> **Your goal**
In full and without alteration, print the records below, minus any images.

Version difference data
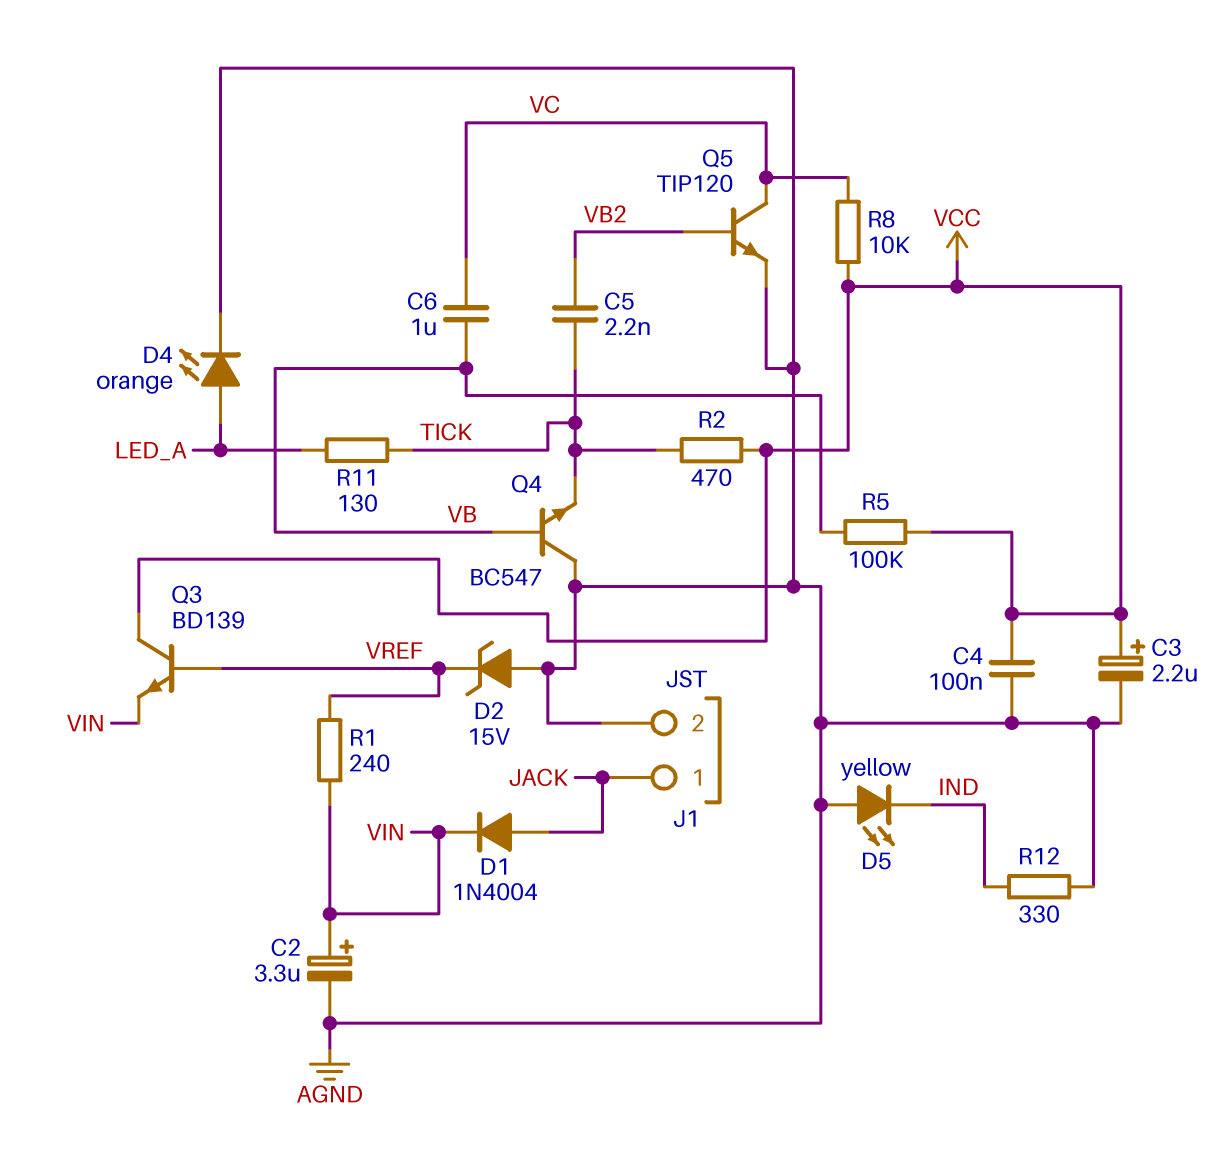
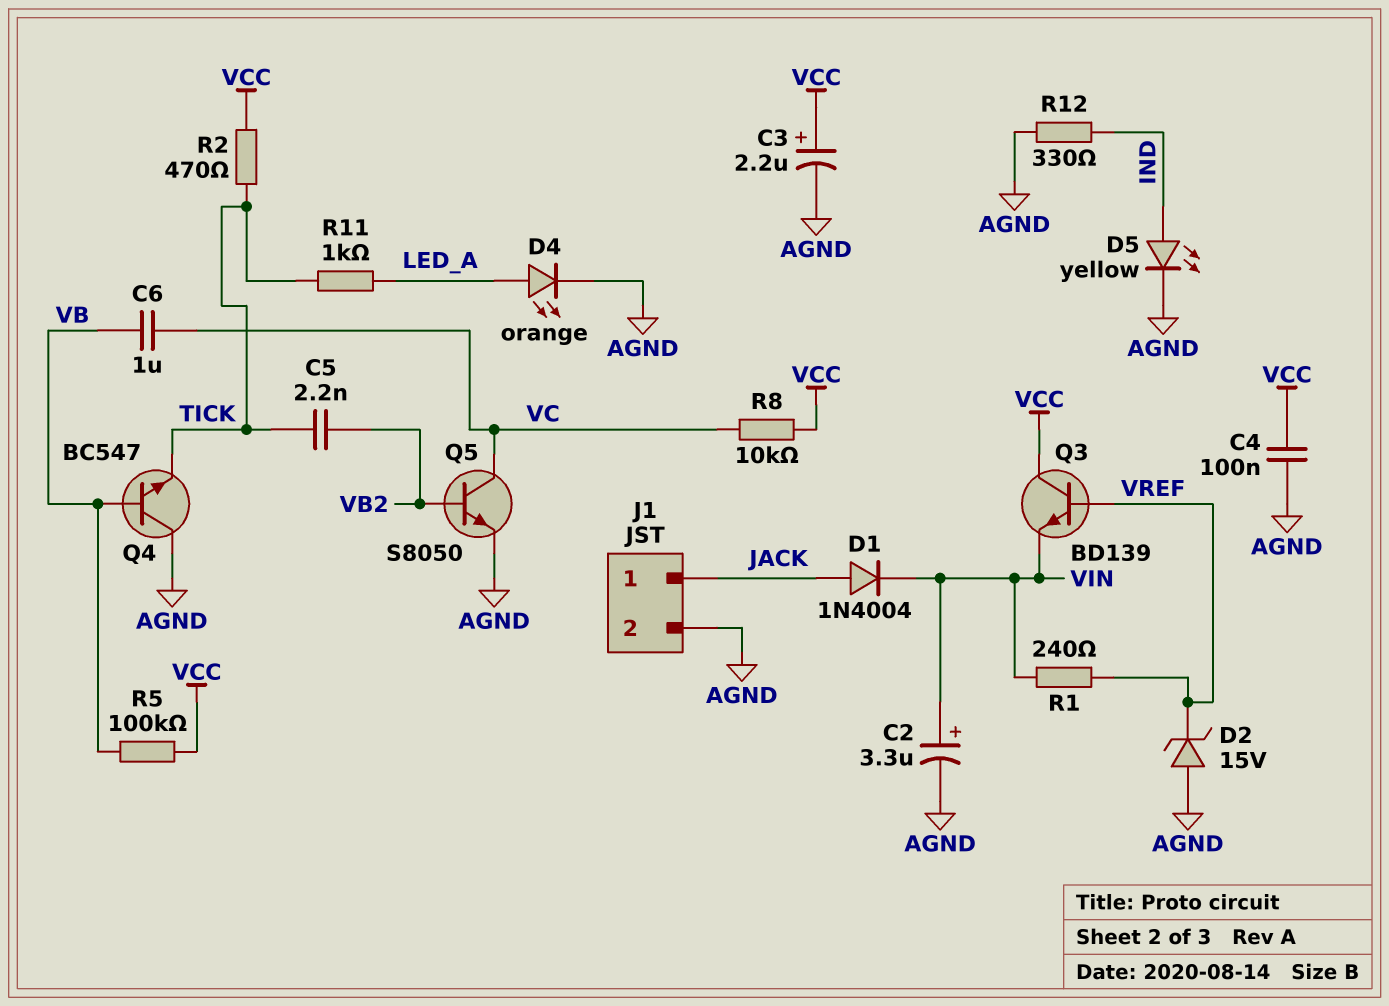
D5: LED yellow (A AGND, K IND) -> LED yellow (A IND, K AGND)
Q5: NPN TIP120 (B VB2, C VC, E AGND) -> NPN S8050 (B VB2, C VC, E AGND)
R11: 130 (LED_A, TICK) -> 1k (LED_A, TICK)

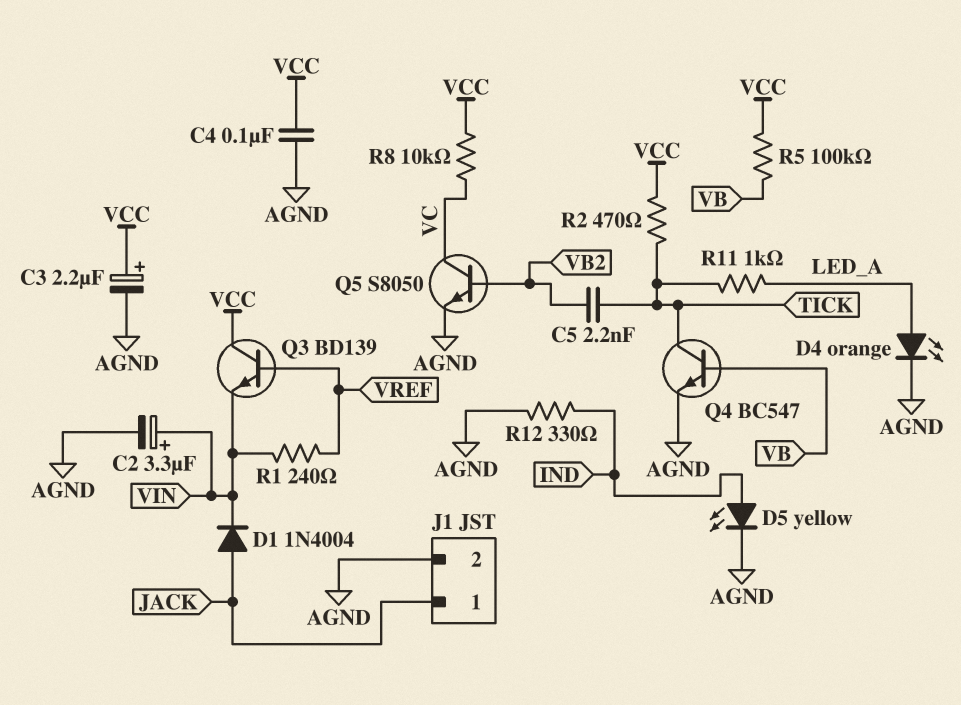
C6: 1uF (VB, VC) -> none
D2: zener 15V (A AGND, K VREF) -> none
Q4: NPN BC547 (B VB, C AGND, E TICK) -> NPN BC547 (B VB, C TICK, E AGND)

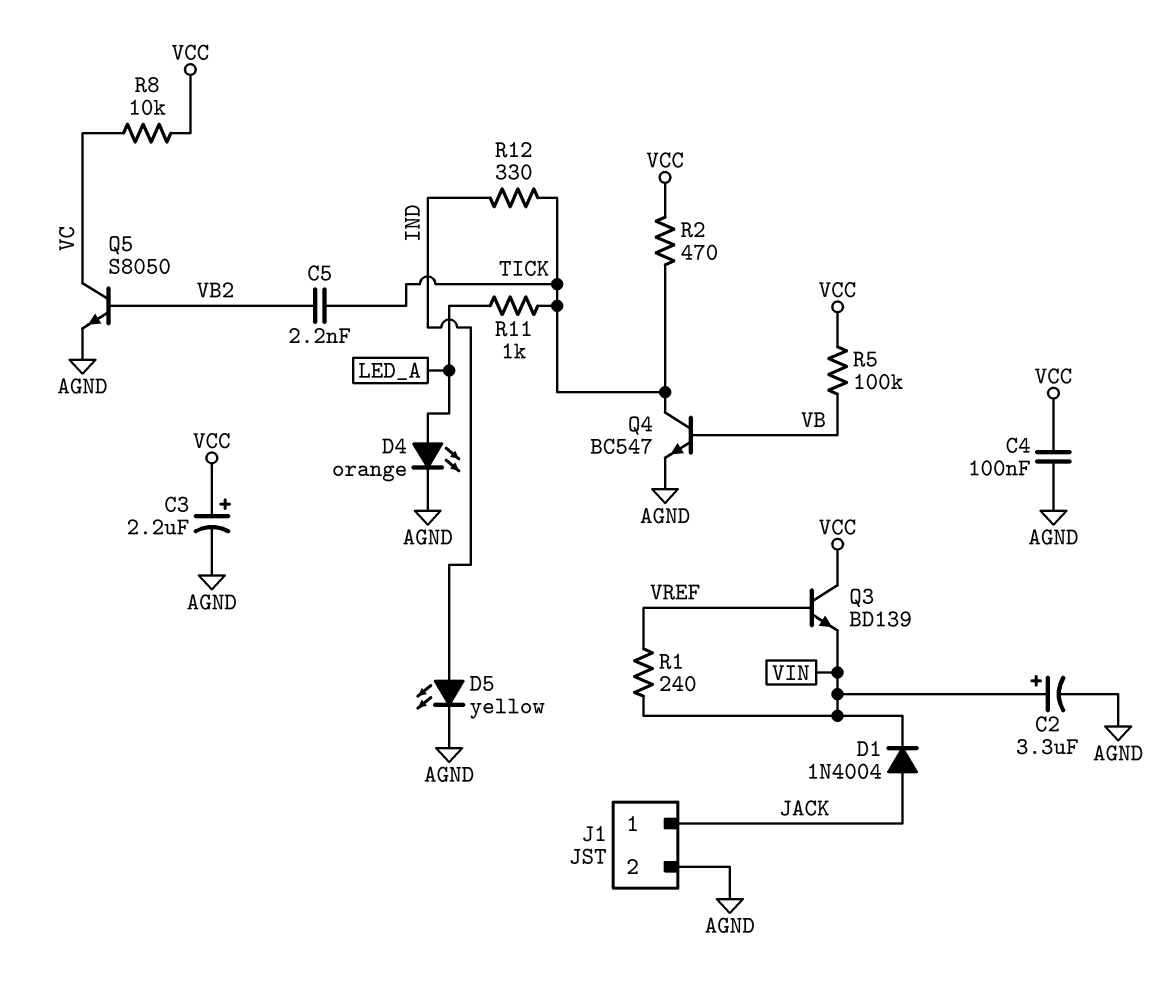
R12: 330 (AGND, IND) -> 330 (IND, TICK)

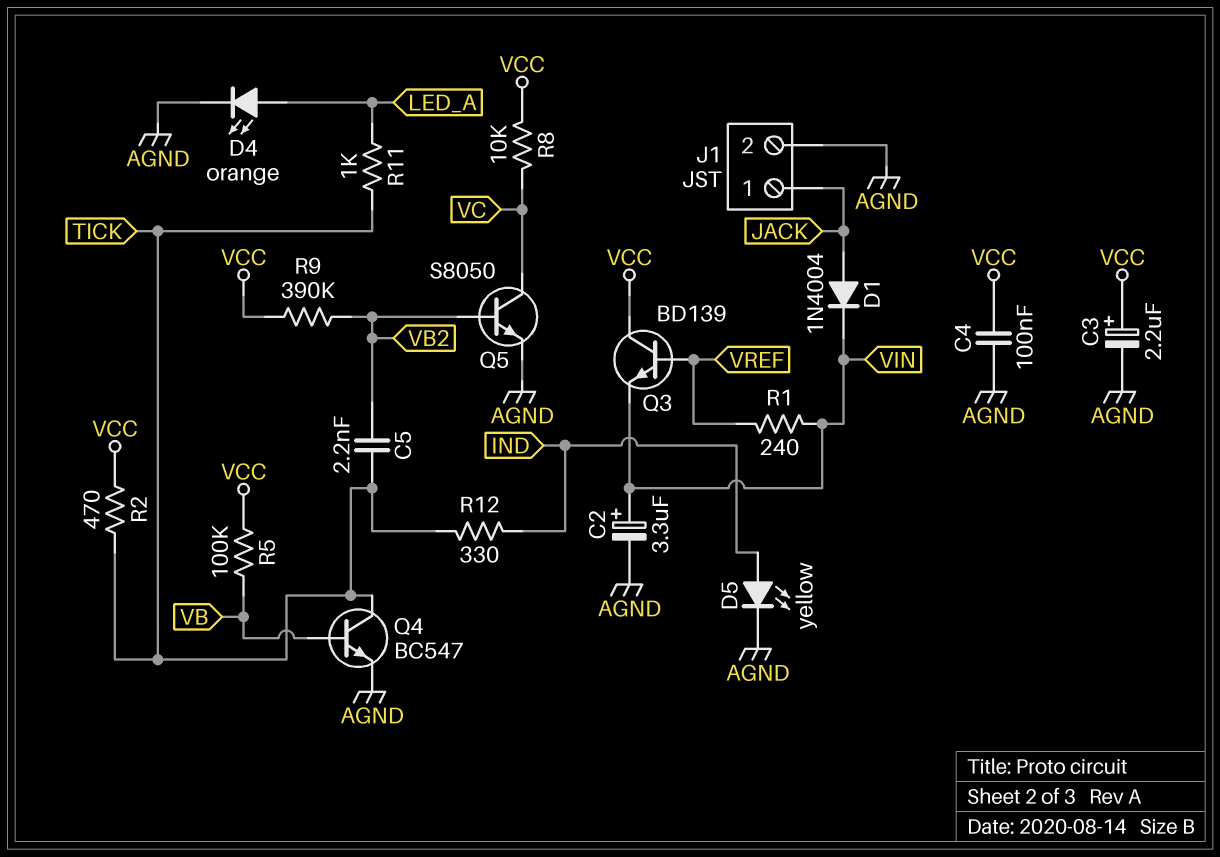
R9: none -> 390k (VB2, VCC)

> **Task output**
D5: LED yellow (A AGND, K IND) -> LED yellow (A IND, K AGND)
Q5: NPN TIP120 (B VB2, C VC, E AGND) -> NPN S8050 (B VB2, C VC, E AGND)
R11: 130 (LED_A, TICK) -> 1k (LED_A, TICK)

C6: 1uF (VB, VC) -> none
D2: zener 15V (A AGND, K VREF) -> none
Q4: NPN BC547 (B VB, C AGND, E TICK) -> NPN BC547 (B VB, C TICK, E AGND)

R12: 330 (AGND, IND) -> 330 (IND, TICK)

R9: none -> 390k (VB2, VCC)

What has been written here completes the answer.